Where a line looks odd, keep it as it is and transcribe all the material.

» **Given records**:
**********

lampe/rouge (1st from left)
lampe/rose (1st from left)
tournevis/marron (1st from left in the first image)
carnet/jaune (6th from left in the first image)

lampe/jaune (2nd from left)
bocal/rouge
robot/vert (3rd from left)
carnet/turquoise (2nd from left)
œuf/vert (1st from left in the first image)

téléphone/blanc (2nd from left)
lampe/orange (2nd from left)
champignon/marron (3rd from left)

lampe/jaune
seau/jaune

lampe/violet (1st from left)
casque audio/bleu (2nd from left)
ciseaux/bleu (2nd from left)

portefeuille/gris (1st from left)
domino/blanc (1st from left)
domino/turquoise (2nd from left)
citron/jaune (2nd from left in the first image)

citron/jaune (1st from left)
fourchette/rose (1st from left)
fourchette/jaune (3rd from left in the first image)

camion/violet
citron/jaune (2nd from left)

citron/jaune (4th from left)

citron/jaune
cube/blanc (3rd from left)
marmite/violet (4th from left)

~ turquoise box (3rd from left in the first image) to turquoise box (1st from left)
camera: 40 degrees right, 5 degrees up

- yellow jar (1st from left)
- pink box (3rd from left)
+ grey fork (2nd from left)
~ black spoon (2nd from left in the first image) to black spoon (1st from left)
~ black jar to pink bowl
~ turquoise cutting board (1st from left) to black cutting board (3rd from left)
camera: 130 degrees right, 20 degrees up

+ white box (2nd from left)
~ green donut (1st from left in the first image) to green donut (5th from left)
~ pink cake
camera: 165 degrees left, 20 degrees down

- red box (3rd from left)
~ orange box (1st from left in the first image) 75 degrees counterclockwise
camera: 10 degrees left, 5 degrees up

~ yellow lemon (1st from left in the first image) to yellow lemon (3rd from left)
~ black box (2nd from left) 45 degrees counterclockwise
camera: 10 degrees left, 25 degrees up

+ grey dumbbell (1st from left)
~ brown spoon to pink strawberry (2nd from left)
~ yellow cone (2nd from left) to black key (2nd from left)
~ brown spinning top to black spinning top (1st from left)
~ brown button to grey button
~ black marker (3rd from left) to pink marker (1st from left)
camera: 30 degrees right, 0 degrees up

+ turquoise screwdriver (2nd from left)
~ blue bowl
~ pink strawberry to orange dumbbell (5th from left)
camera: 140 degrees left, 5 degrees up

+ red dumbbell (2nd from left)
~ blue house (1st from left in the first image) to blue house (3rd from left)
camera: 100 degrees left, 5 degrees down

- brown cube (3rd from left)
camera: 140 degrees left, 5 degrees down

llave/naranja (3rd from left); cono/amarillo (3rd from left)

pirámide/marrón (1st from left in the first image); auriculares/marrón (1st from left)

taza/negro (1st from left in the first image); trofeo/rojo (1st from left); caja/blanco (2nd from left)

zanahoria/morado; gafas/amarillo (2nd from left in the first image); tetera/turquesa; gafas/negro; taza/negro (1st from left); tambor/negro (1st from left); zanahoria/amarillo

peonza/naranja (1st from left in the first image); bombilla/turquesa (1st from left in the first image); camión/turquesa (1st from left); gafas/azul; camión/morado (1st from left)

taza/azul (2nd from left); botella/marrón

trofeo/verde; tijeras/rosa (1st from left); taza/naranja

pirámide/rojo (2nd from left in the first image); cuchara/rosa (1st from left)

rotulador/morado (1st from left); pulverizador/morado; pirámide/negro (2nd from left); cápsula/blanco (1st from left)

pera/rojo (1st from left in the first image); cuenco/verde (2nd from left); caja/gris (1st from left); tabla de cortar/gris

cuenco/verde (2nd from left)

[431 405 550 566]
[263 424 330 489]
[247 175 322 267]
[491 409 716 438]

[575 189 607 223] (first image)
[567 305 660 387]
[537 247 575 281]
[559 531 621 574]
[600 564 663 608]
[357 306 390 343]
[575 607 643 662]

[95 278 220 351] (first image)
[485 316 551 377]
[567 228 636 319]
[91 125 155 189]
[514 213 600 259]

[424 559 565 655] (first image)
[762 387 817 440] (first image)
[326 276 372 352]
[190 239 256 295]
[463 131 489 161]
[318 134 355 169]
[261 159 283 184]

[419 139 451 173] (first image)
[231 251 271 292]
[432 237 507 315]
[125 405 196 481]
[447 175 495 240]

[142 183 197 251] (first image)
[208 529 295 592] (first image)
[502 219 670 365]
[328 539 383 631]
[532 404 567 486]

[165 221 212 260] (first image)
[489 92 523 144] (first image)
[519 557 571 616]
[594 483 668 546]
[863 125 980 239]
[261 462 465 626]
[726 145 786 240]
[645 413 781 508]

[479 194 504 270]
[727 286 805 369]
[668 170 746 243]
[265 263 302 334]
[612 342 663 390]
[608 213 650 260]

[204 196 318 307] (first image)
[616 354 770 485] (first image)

**********

» **Task result**:
lampe/rouge (1st from left)
lampe/rose (1st from left)
tournevis/marron (1st from left in the first image)
carnet/jaune (6th from left in the first image)

lampe/jaune (2nd from left)
bocal/rouge
robot/vert (3rd from left)
carnet/turquoise (2nd from left)
œuf/vert (1st from left in the first image)

téléphone/blanc (2nd from left)
lampe/orange (2nd from left)
champignon/marron (3rd from left)

lampe/jaune
seau/jaune

lampe/violet (1st from left)
casque audio/bleu (2nd from left)
ciseaux/bleu (2nd from left)

portefeuille/gris (1st from left)
domino/blanc (1st from left)
domino/turquoise (2nd from left)
citron/jaune (2nd from left in the first image)

citron/jaune (1st from left)
fourchette/rose (1st from left)
fourchette/jaune (3rd from left in the first image)

camion/violet
citron/jaune (2nd from left)

citron/jaune (4th from left)

citron/jaune
cube/blanc (3rd from left)
marmite/violet (4th from left)

~ turquoise box (3rd from left in the first image) to turquoise box (1st from left)
camera: 40 degrees right, 5 degrees up

- yellow jar (1st from left)
- pink box (3rd from left)
+ grey fork (2nd from left)
~ black spoon (2nd from left in the first image) to black spoon (1st from left)
~ black jar to pink bowl
~ turquoise cutting board (1st from left) to black cutting board (3rd from left)
camera: 130 degrees right, 20 degrees up

+ white box (2nd from left)
~ green donut (1st from left in the first image) to green donut (5th from left)
~ pink cake
camera: 165 degrees left, 20 degrees down

- red box (3rd from left)
~ orange box (1st from left in the first image) 75 degrees counterclockwise
camera: 10 degrees left, 5 degrees up

~ yellow lemon (1st from left in the first image) to yellow lemon (3rd from left)
~ black box (2nd from left) 45 degrees counterclockwise
camera: 10 degrees left, 25 degrees up

+ grey dumbbell (1st from left)
~ brown spoon to pink strawberry (2nd from left)
~ yellow cone (2nd from left) to black key (2nd from left)
~ brown spinning top to black spinning top (1st from left)
~ brown button to grey button
~ black marker (3rd from left) to pink marker (1st from left)
camera: 30 degrees right, 0 degrees up

+ turquoise screwdriver (2nd from left)
~ blue bowl
~ pink strawberry to orange dumbbell (5th from left)
camera: 140 degrees left, 5 degrees up

+ red dumbbell (2nd from left)
~ blue house (1st from left in the first image) to blue house (3rd from left)
camera: 100 degrees left, 5 degrees down

- brown cube (3rd from left)
camera: 140 degrees left, 5 degrees down

llave/naranja (3rd from left); cono/amarillo (3rd from left)

pirámide/marrón (1st from left in the first image); auriculares/marrón (1st from left)

taza/negro (1st from left in the first image); trofeo/rojo (1st from left); caja/blanco (2nd from left)

zanahoria/morado; gafas/amarillo (2nd from left in the first image); tetera/turquesa; gafas/negro; taza/negro (1st from left); tambor/negro (1st from left); zanahoria/amarillo

peonza/naranja (1st from left in the first image); bombilla/turquesa (1st from left in the first image); camión/turquesa (1st from left); gafas/azul; camión/morado (1st from left)

taza/azul (2nd from left); botella/marrón

trofeo/verde; tijeras/rosa (1st from left); taza/naranja

pirámide/rojo (2nd from left in the first image); cuchara/rosa (1st from left)

rotulador/morado (1st from left); pulverizador/morado; pirámide/negro (2nd from left); cápsula/blanco (1st from left)

pera/rojo (1st from left in the first image); cuenco/verde (2nd from left); caja/gris (1st from left); tabla de cortar/gris

cuenco/verde (2nd from left)

[431 405 550 566]
[263 424 330 489]
[247 175 322 267]
[491 409 716 438]

[575 189 607 223] (first image)
[567 305 660 387]
[537 247 575 281]
[559 531 621 574]
[600 564 663 608]
[357 306 390 343]
[575 607 643 662]

[95 278 220 351] (first image)
[485 316 551 377]
[567 228 636 319]
[91 125 155 189]
[514 213 600 259]

[424 559 565 655] (first image)
[762 387 817 440] (first image)
[326 276 372 352]
[190 239 256 295]
[463 131 489 161]
[318 134 355 169]
[261 159 283 184]

[419 139 451 173] (first image)
[231 251 271 292]
[432 237 507 315]
[125 405 196 481]
[447 175 495 240]

[142 183 197 251] (first image)
[208 529 295 592] (first image)
[502 219 670 365]
[328 539 383 631]
[532 404 567 486]

[165 221 212 260] (first image)
[489 92 523 144] (first image)
[519 557 571 616]
[594 483 668 546]
[863 125 980 239]
[261 462 465 626]
[726 145 786 240]
[645 413 781 508]

[479 194 504 270]
[727 286 805 369]
[668 170 746 243]
[265 263 302 334]
[612 342 663 390]
[608 213 650 260]

[204 196 318 307] (first image)
[616 354 770 485] (first image)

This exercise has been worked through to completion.